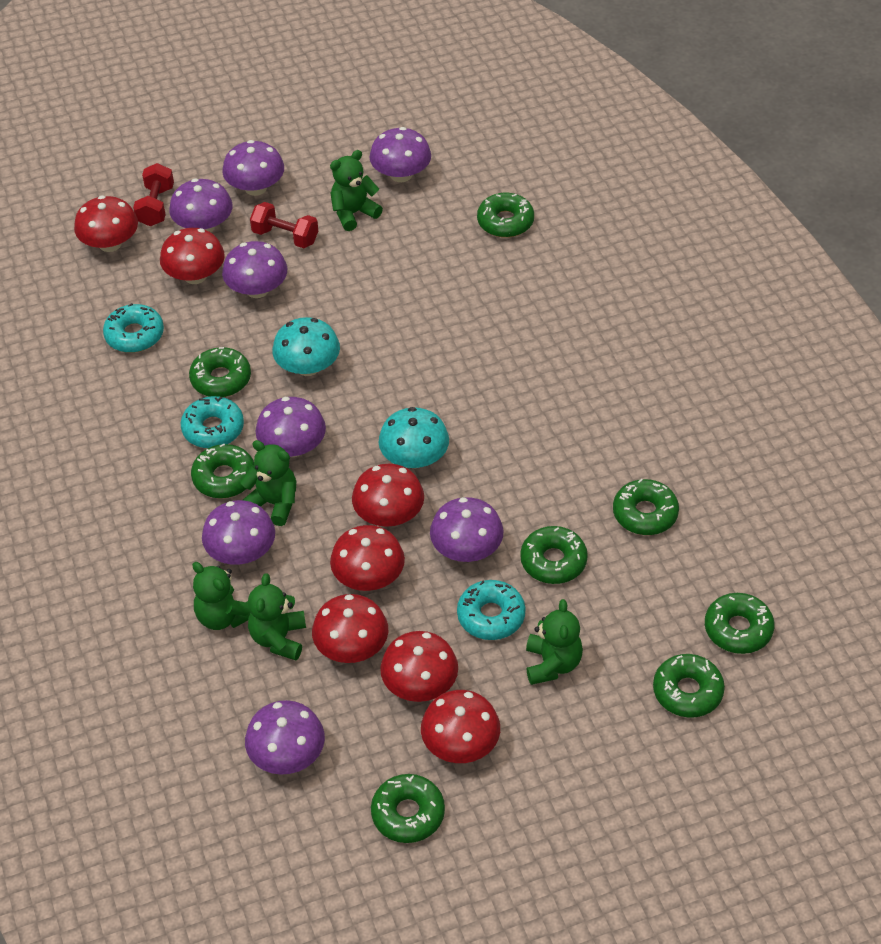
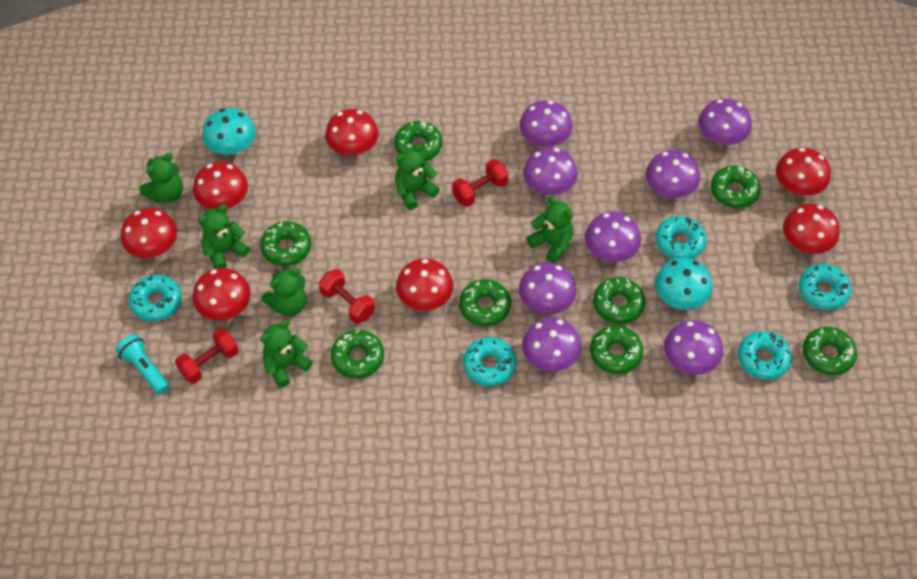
green teddy bear: 5 -> 6
red dumbbell: 2 -> 3
turquoise donut: 3 -> 5
turquoise flashlight: 0 -> 1

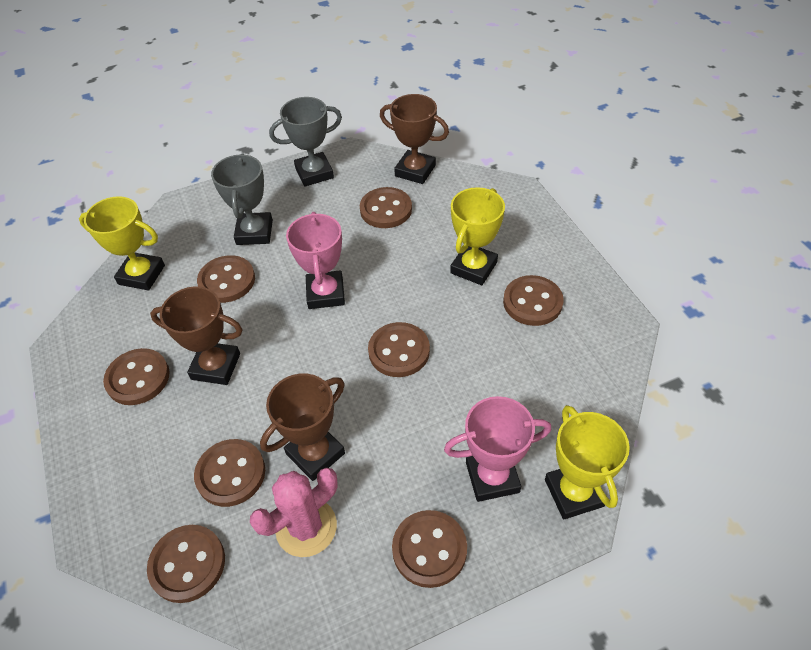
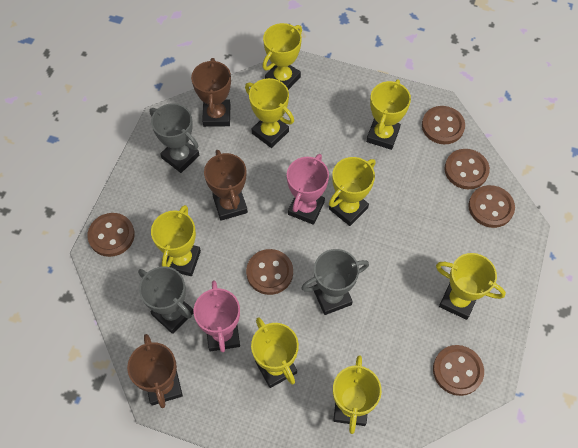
brown button: 8 -> 6
grey trophy: 2 -> 3
pink cactus: 1 -> 0
yellow trophy: 3 -> 8

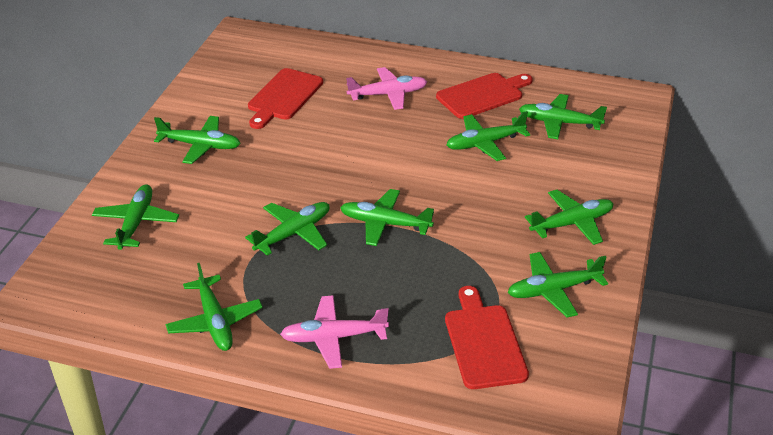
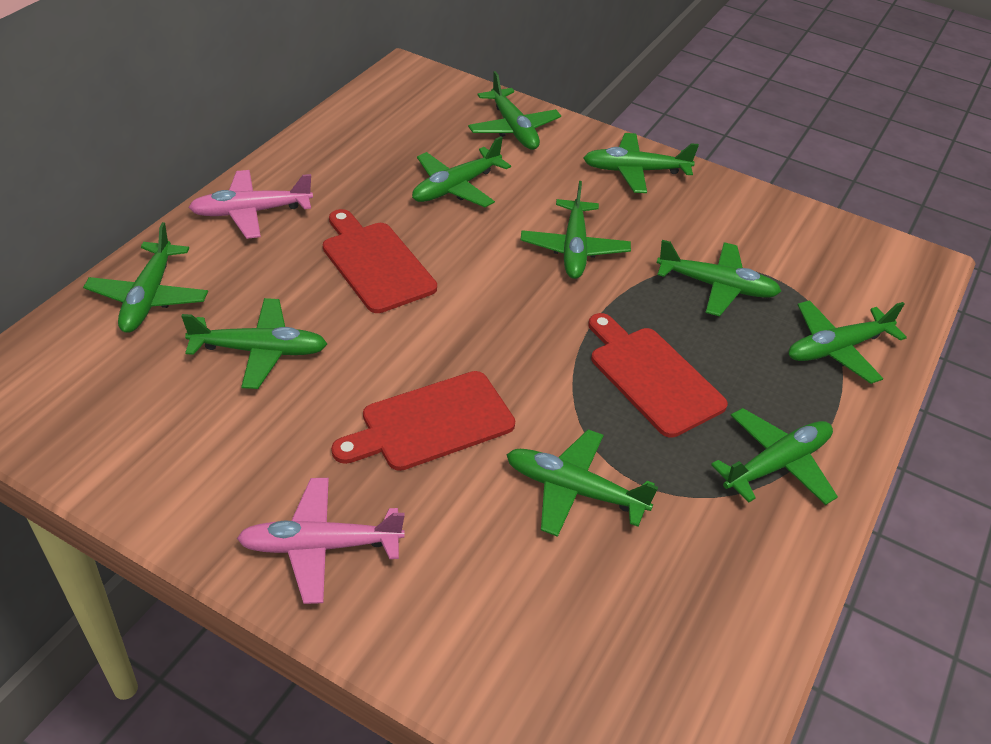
green plane: 9 -> 10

• YOUR TASK
Report every line in the data above in which the word "turquoise" appears.

• SOLUTION TO THE EXERCISE
turquoise donut: 3 -> 5
turquoise flashlight: 0 -> 1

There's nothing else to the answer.